#### Raw data

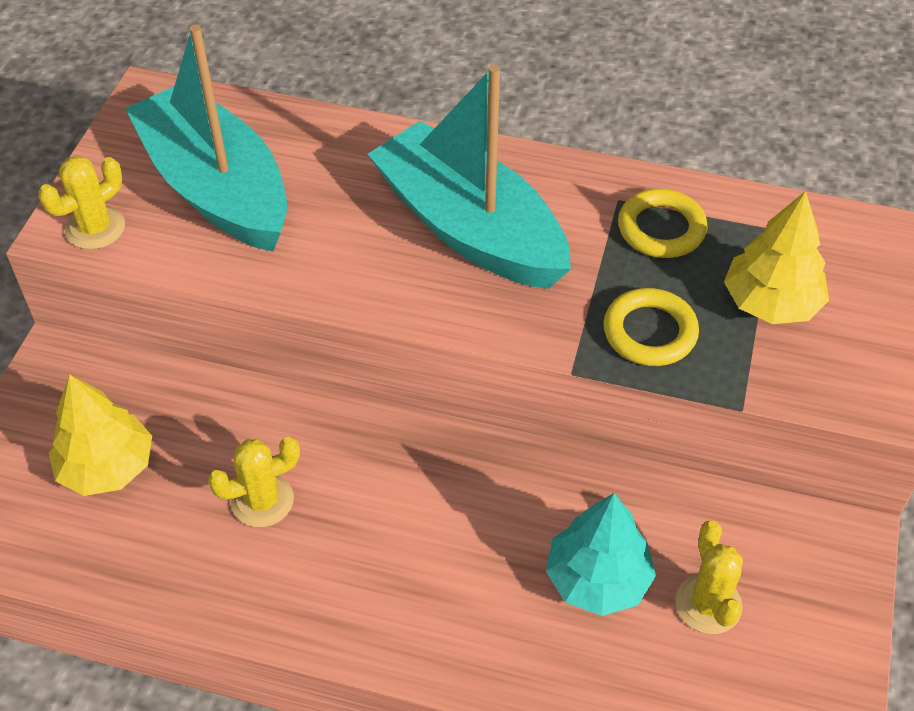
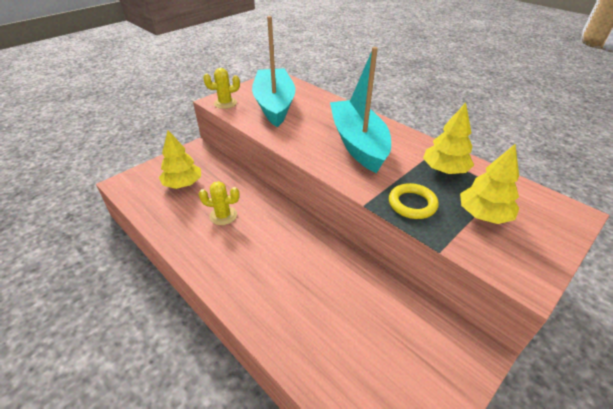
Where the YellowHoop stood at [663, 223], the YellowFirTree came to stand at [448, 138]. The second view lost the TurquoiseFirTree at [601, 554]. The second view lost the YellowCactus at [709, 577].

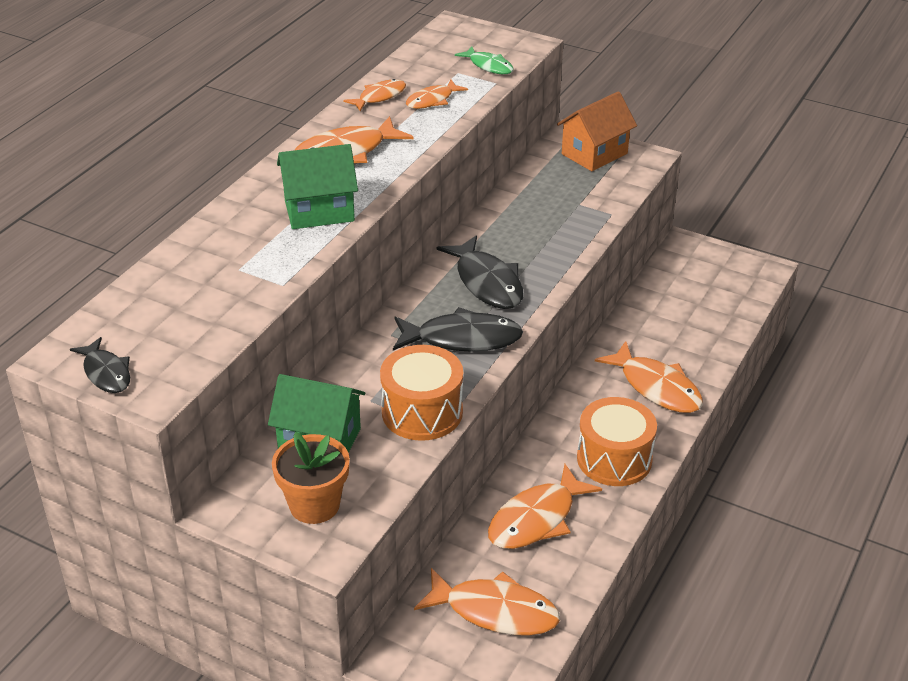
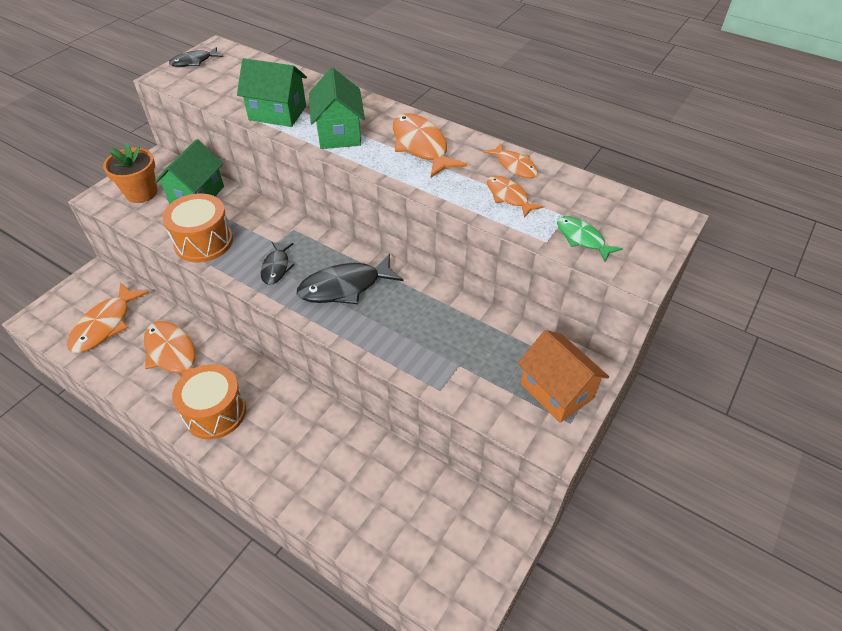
The LeafGreenFishFigure at [484, 60] ended up facing another way, 90 degrees clockwise from before. The size of the EbonyFishFigure at [458, 329] changed by a factor of 0.59. The second view lost the OrangeFishFigure at [649, 377]. The second view gained the LeafGreenToyHouse at [272, 92].

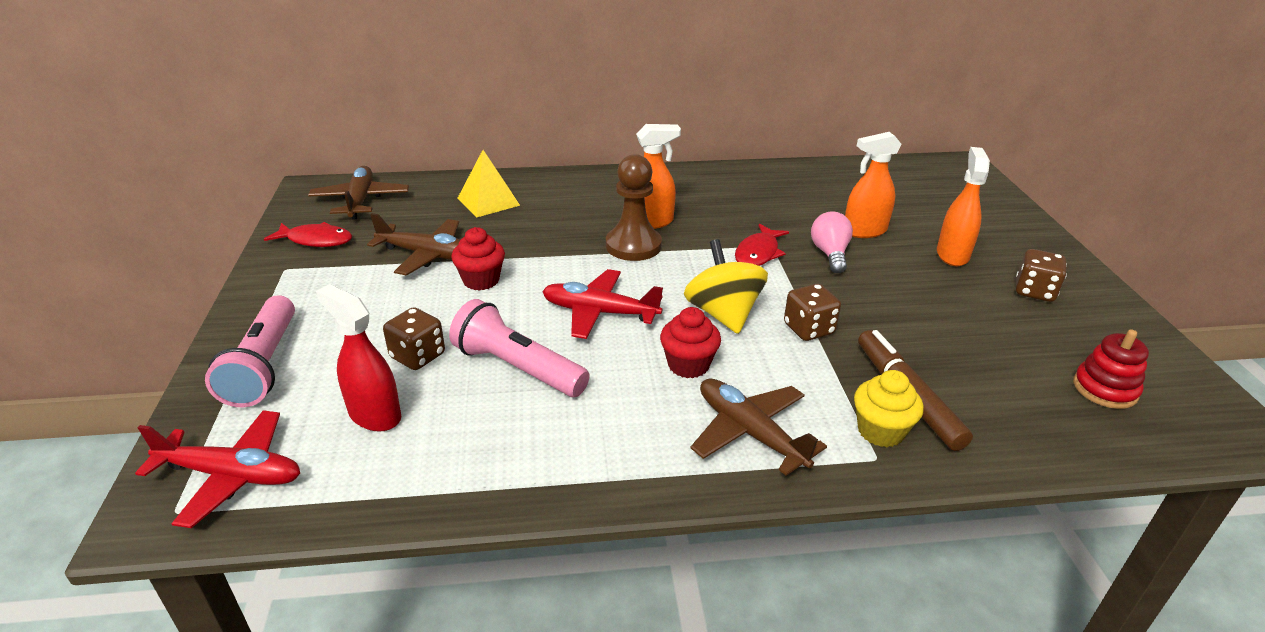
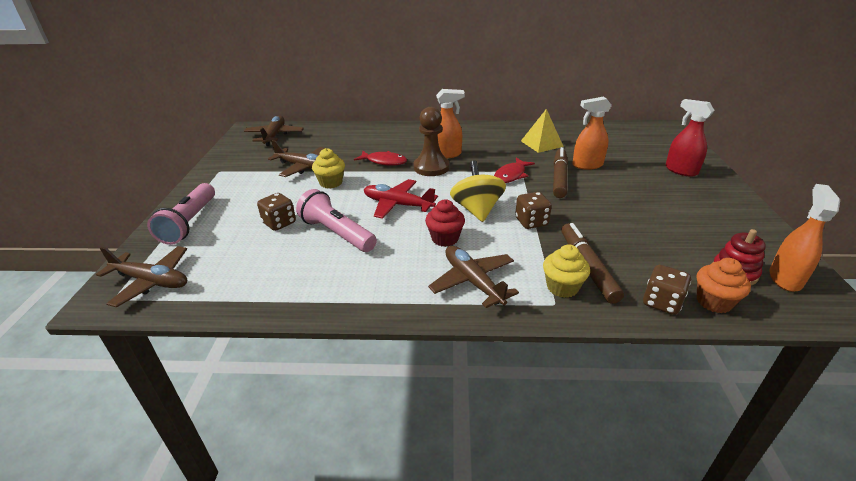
The OrangeSprayBottle ended up elsewhere, having gone from [963, 206] to [804, 238]. The YellowPyramidShape ended up elsewhere, having gone from [488, 184] to [542, 131]. Where the RosePinkLightbulb stood at [832, 242], the BrownFeltPen came to stand at [560, 172]. The RedFishFigure ended up elsewhere, having gone from [308, 234] to [380, 158]. What was the RedCupcake at [478, 259] turned into the YellowCupcake at [328, 168]. The BrownDice ended up elsewhere, having gone from [1041, 275] to [667, 290]. The RedSprayBottle ended up elsewhere, having gone from [358, 358] to [690, 138]. What was the RedPlane at [217, 469] turned into the BrownPlane at [141, 277]. The second view gained the OrangeCupcake at [724, 285].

########

For this exercise, return the data above exactly and leave every picture out.

# Answer box
Where the YellowHoop stood at [663, 223], the YellowFirTree came to stand at [448, 138]. The second view lost the TurquoiseFirTree at [601, 554]. The second view lost the YellowCactus at [709, 577].

The LeafGreenFishFigure at [484, 60] ended up facing another way, 90 degrees clockwise from before. The size of the EbonyFishFigure at [458, 329] changed by a factor of 0.59. The second view lost the OrangeFishFigure at [649, 377]. The second view gained the LeafGreenToyHouse at [272, 92].

The OrangeSprayBottle ended up elsewhere, having gone from [963, 206] to [804, 238]. The YellowPyramidShape ended up elsewhere, having gone from [488, 184] to [542, 131]. Where the RosePinkLightbulb stood at [832, 242], the BrownFeltPen came to stand at [560, 172]. The RedFishFigure ended up elsewhere, having gone from [308, 234] to [380, 158]. What was the RedCupcake at [478, 259] turned into the YellowCupcake at [328, 168]. The BrownDice ended up elsewhere, having gone from [1041, 275] to [667, 290]. The RedSprayBottle ended up elsewhere, having gone from [358, 358] to [690, 138]. What was the RedPlane at [217, 469] turned into the BrownPlane at [141, 277]. The second view gained the OrangeCupcake at [724, 285].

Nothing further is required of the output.